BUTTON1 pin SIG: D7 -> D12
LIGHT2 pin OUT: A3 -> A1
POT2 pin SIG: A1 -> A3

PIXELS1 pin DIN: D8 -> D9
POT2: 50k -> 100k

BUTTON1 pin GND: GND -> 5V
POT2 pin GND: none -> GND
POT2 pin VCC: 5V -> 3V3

━━━

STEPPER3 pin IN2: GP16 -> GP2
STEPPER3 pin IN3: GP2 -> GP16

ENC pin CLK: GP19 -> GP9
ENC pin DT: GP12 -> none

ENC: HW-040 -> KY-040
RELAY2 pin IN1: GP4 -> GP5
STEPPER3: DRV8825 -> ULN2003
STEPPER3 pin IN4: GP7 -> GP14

━━━

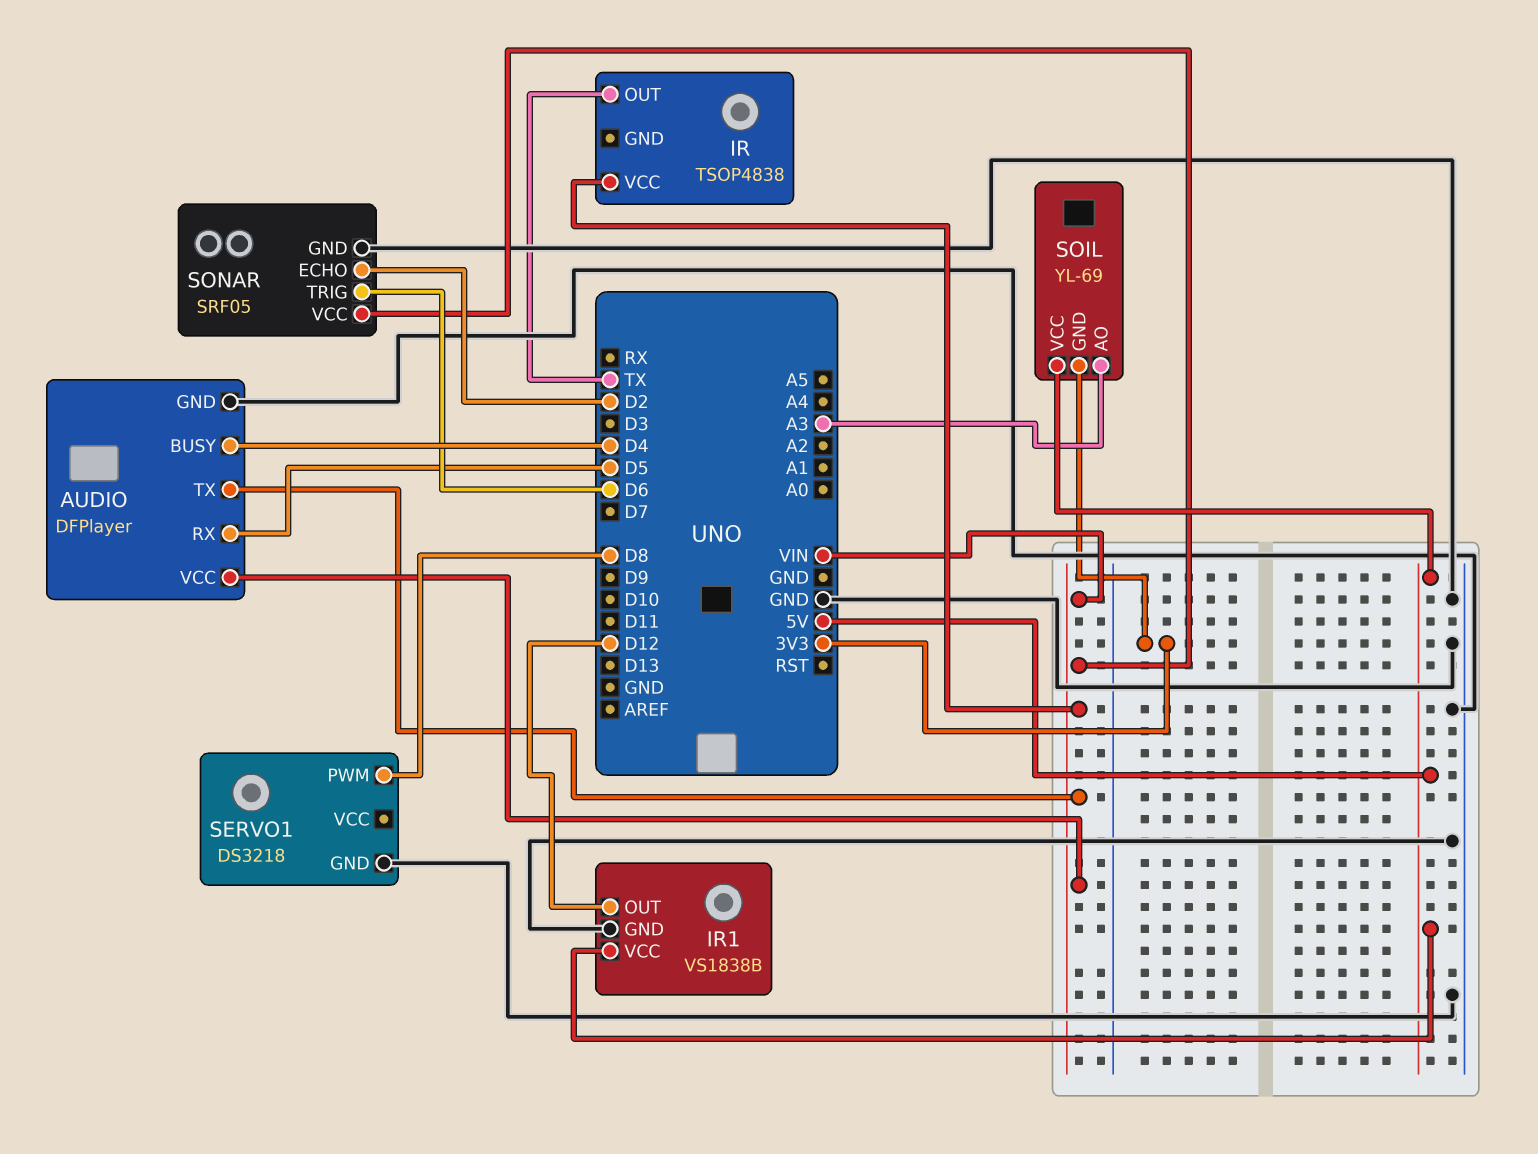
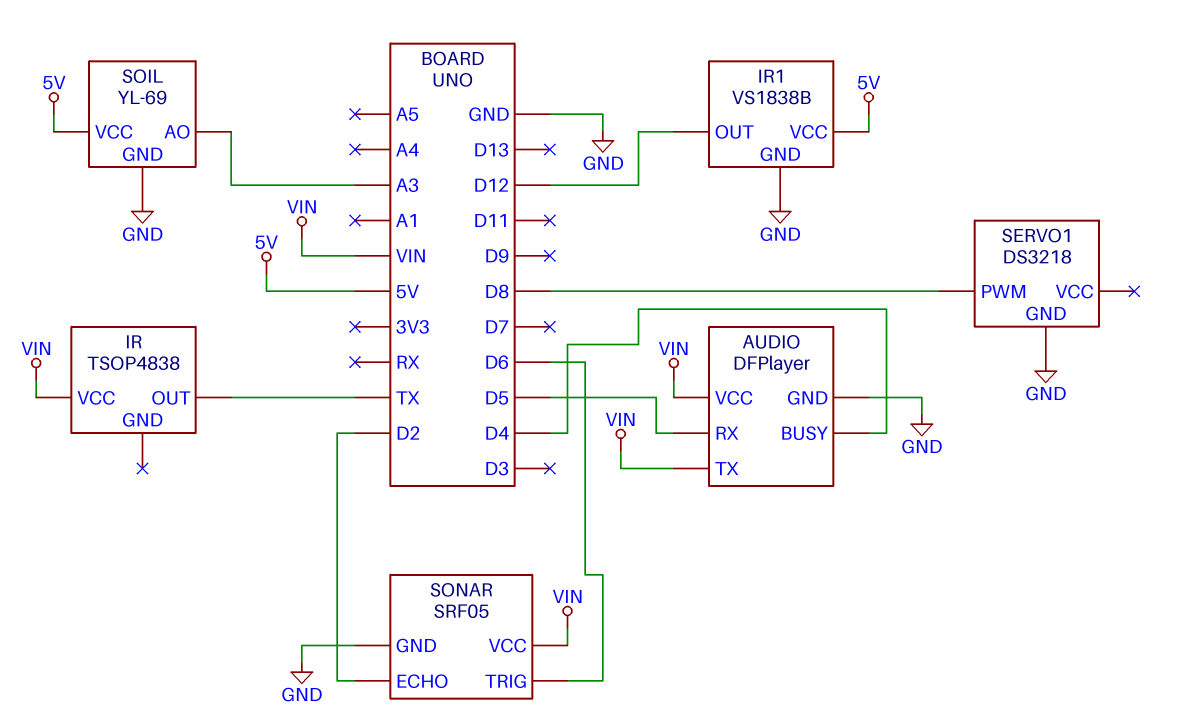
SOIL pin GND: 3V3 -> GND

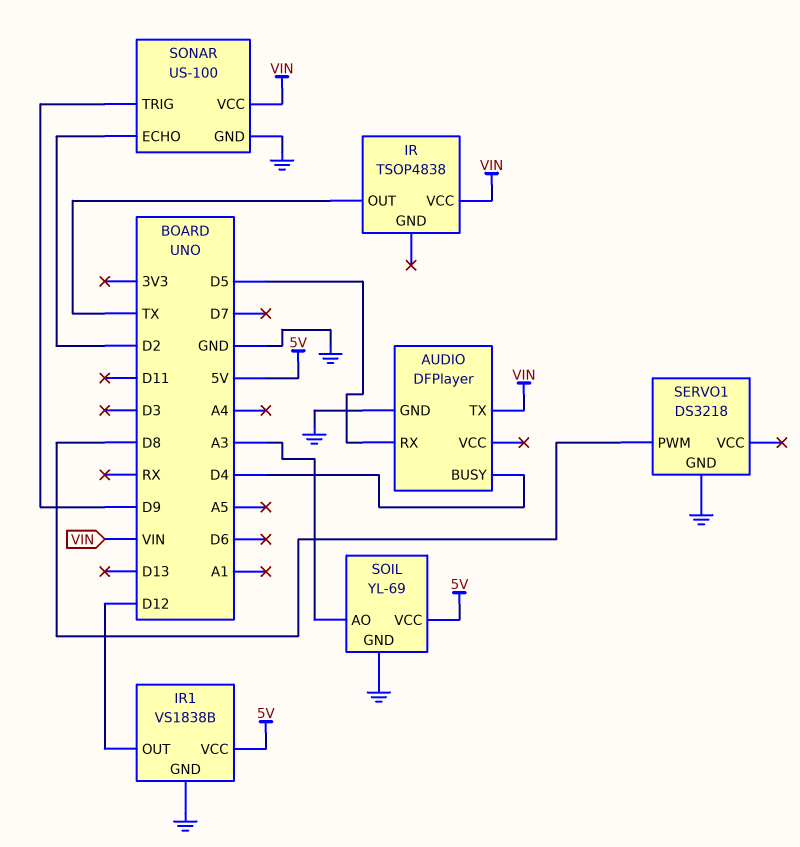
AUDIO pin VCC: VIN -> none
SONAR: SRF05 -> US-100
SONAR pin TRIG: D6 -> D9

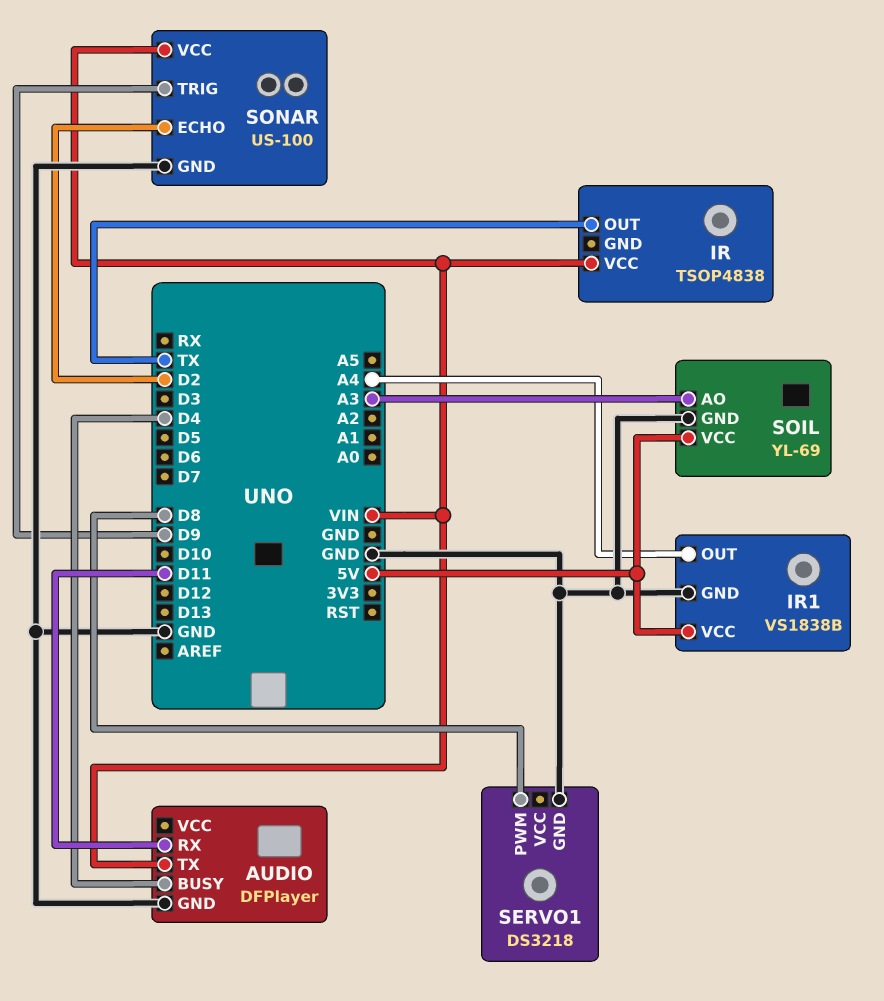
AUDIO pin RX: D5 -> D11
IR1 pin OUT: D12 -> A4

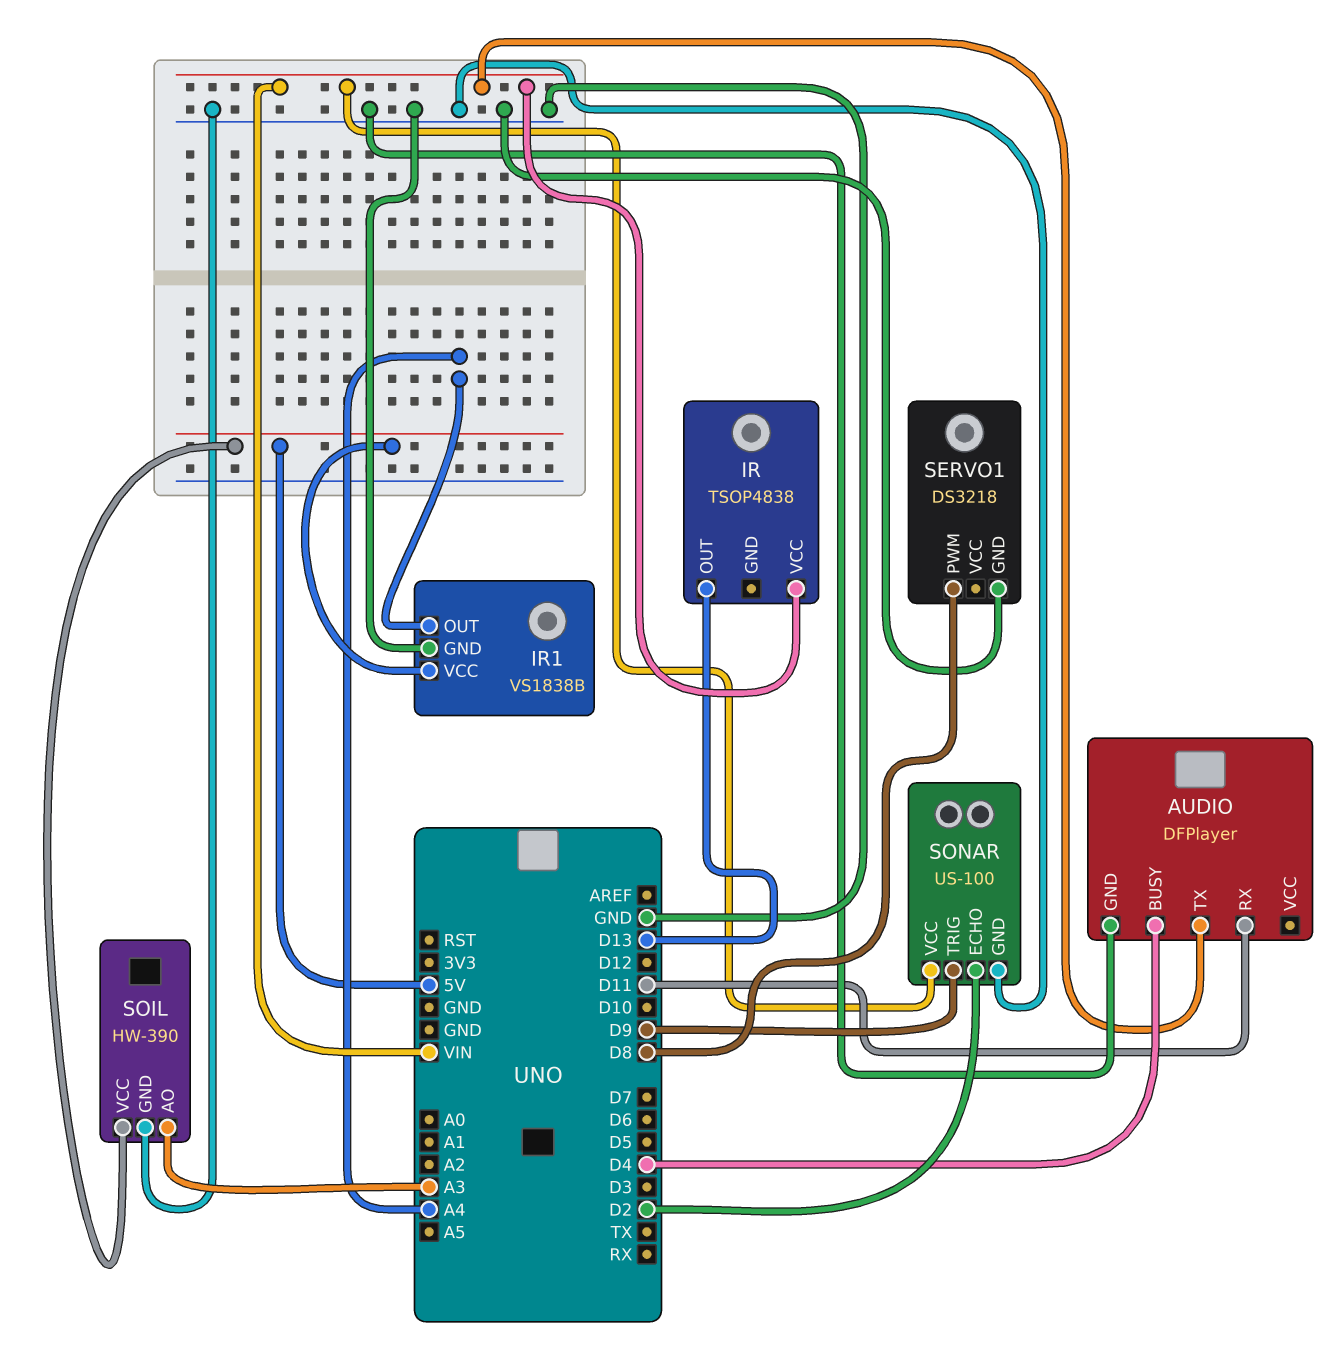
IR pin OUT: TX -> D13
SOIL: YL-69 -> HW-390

━━━

Please go through the data above and copy each line that has the word "none".

**SOLUTION TO THIS PROBLEM:**
POT2 pin GND: none -> GND
ENC pin DT: GP12 -> none
AUDIO pin VCC: VIN -> none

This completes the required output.